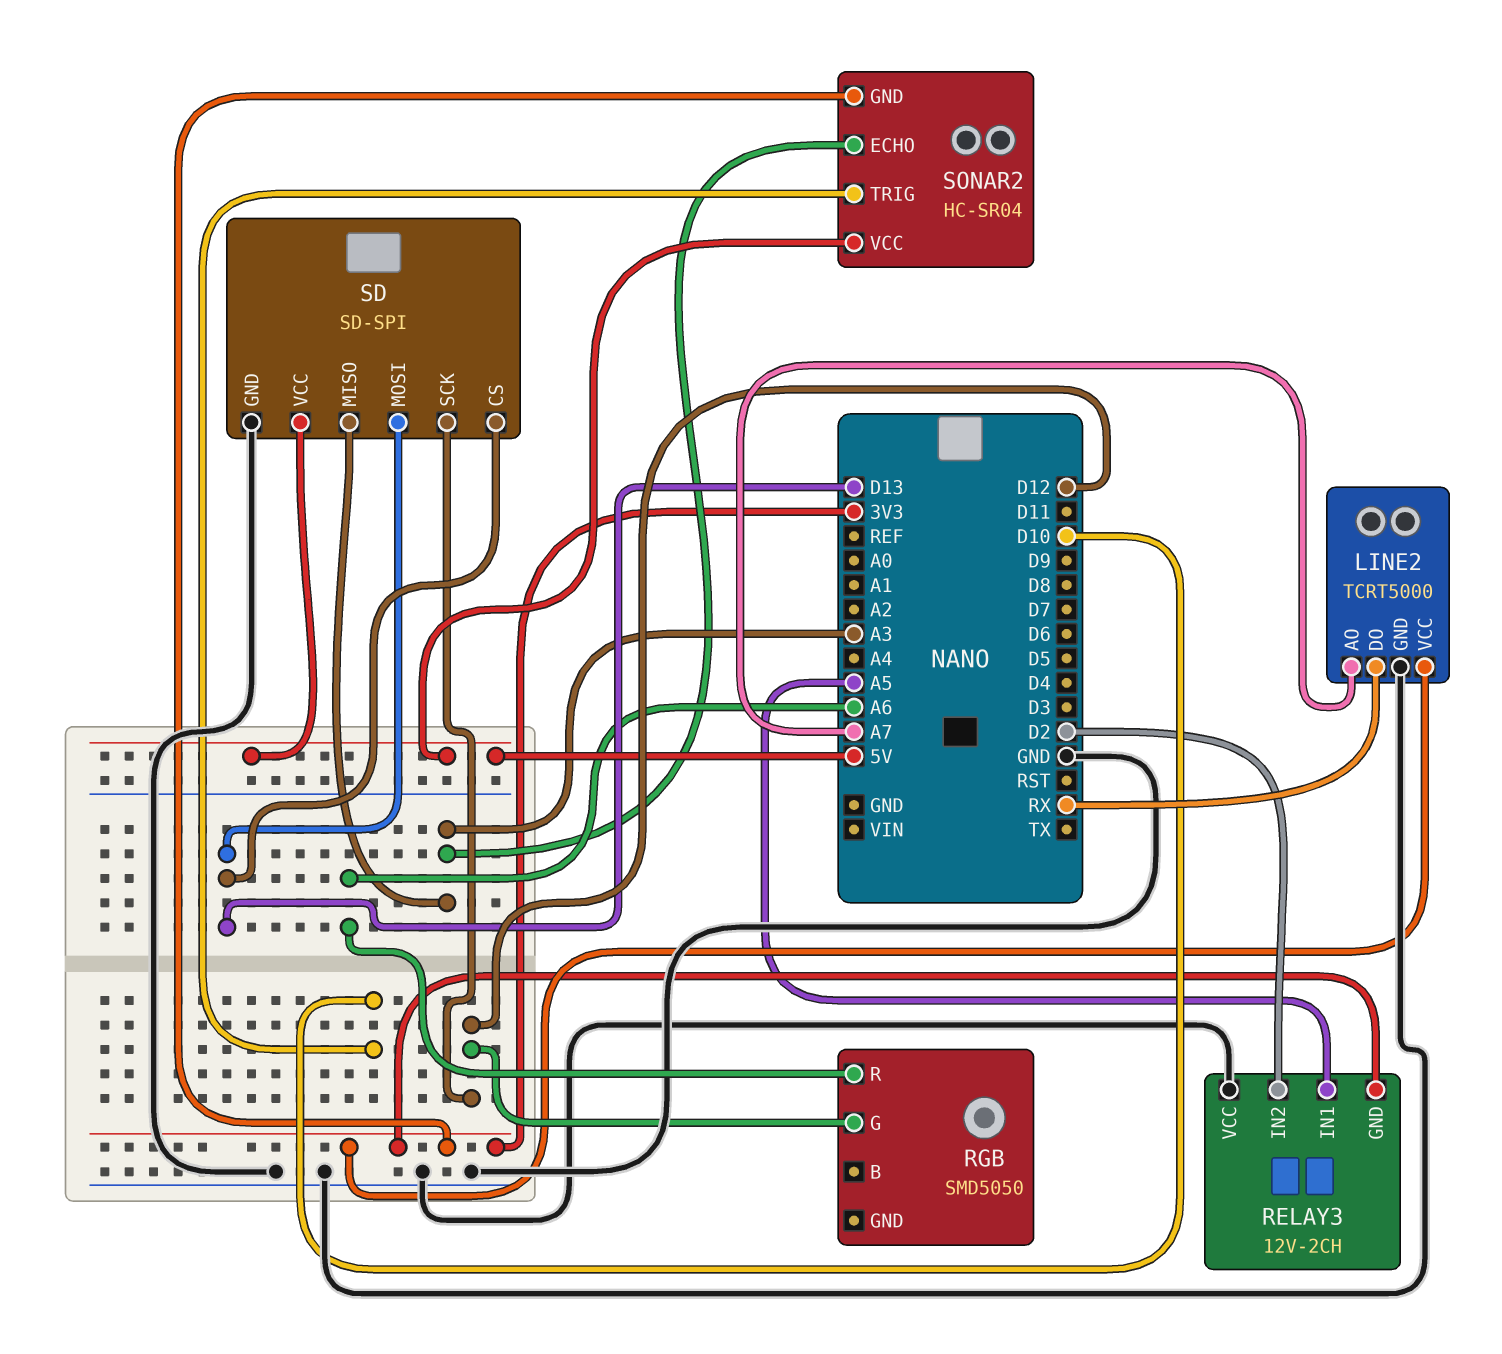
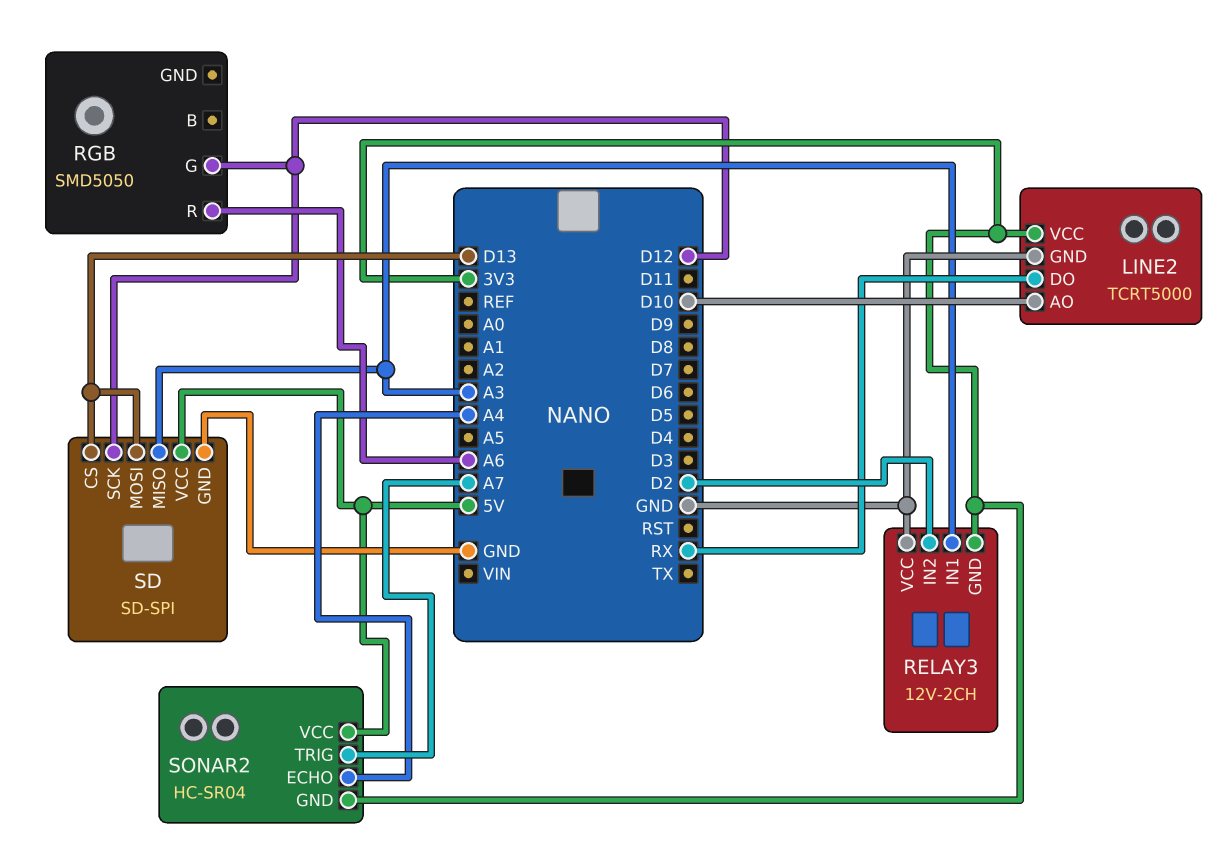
LINE2 pin AO: A7 -> D10
RELAY3 pin IN1: A5 -> A3
SONAR2 pin ECHO: A3 -> A4
SONAR2 pin TRIG: D10 -> A7

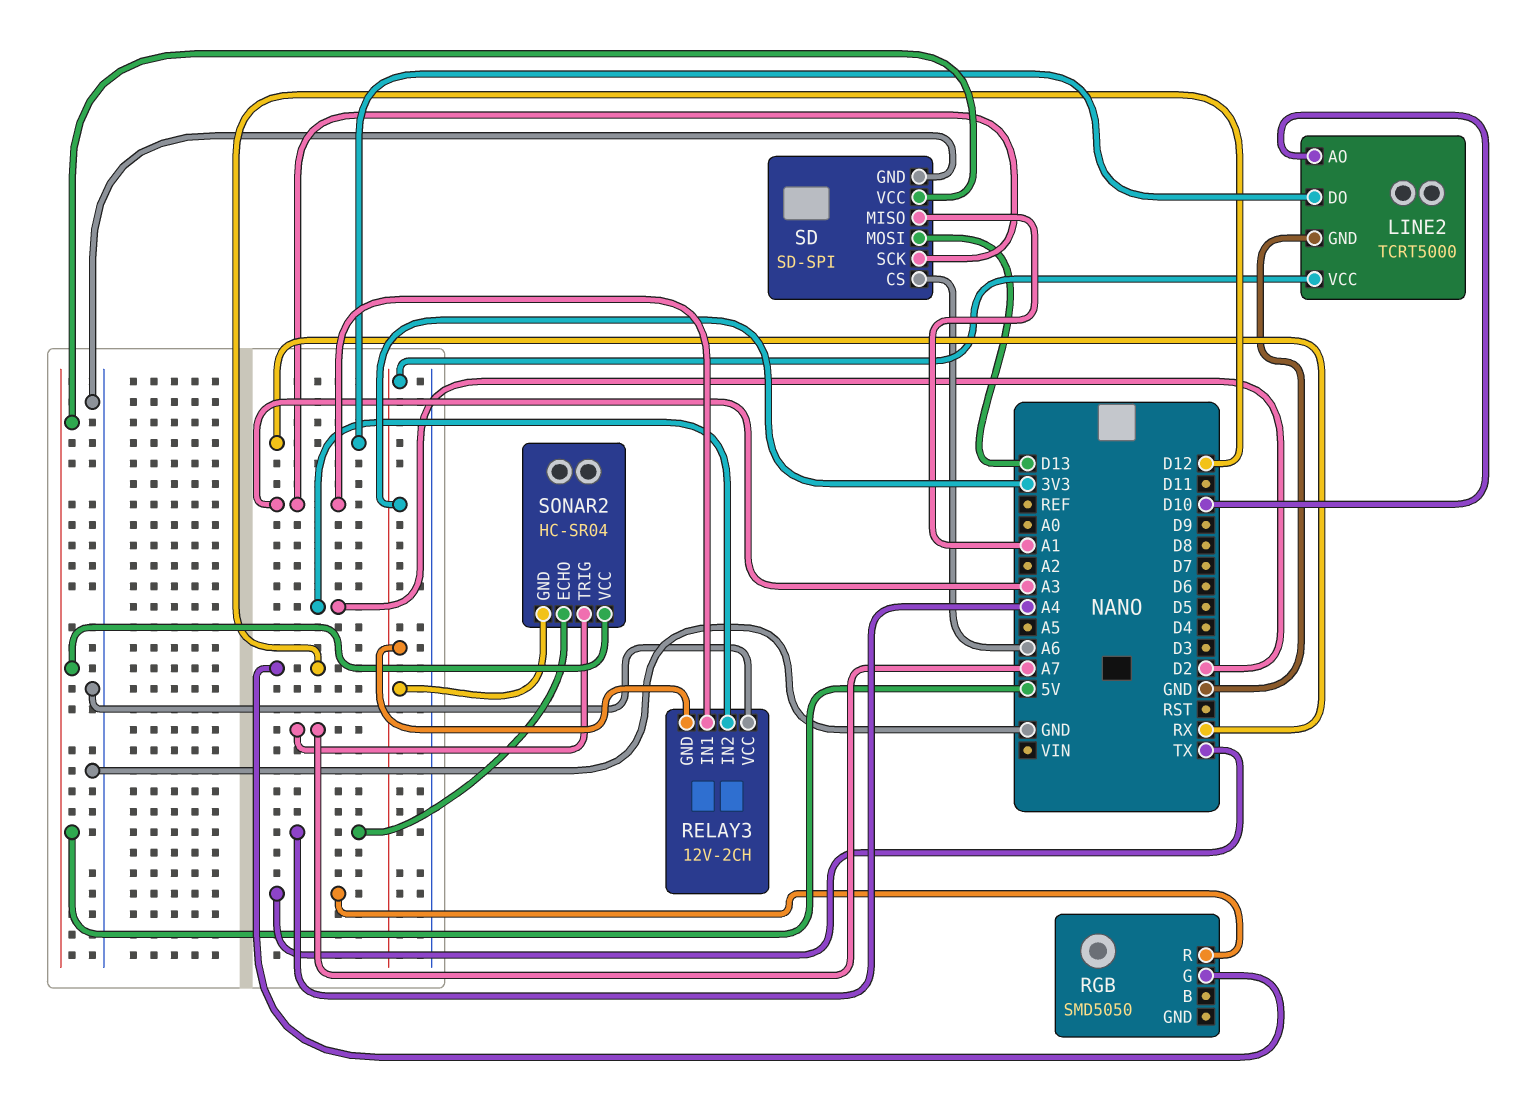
RGB pin R: A6 -> TX
SD pin CS: D13 -> A6
SD pin MISO: A3 -> A1
SD pin SCK: D12 -> A3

> _Work task_:
In copying the material, drop all pictures and keep everything else identical.

> _Task result_:
LINE2 pin AO: A7 -> D10
RELAY3 pin IN1: A5 -> A3
SONAR2 pin ECHO: A3 -> A4
SONAR2 pin TRIG: D10 -> A7

RGB pin R: A6 -> TX
SD pin CS: D13 -> A6
SD pin MISO: A3 -> A1
SD pin SCK: D12 -> A3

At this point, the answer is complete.